Task instructions –
Please reproduce all the data exactly as written and omit the pictures.

Dataset content –
::::::::::
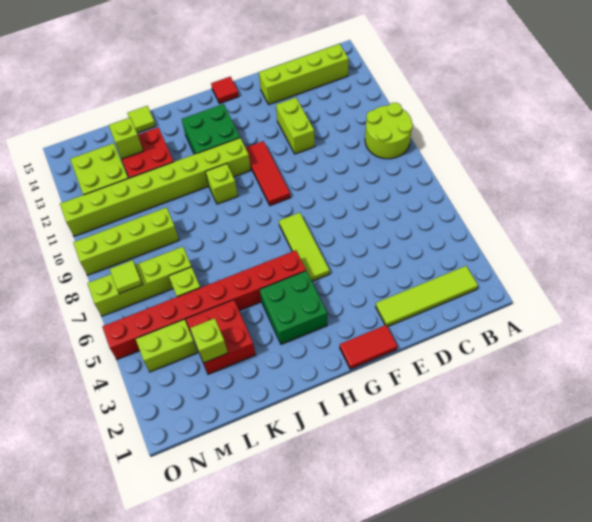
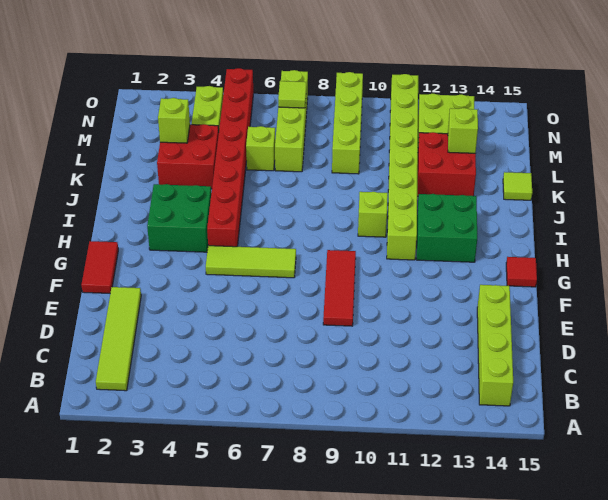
lime round brick A9:B10 level 1 -> none
lime brick E11:E12 level 1 -> none
red tile G9:G11 level 1 -> red tile E9:G9 level 1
::::::::::
Exercise result –
lime round brick A9:B10 level 1 -> none
lime brick E11:E12 level 1 -> none
red tile G9:G11 level 1 -> red tile E9:G9 level 1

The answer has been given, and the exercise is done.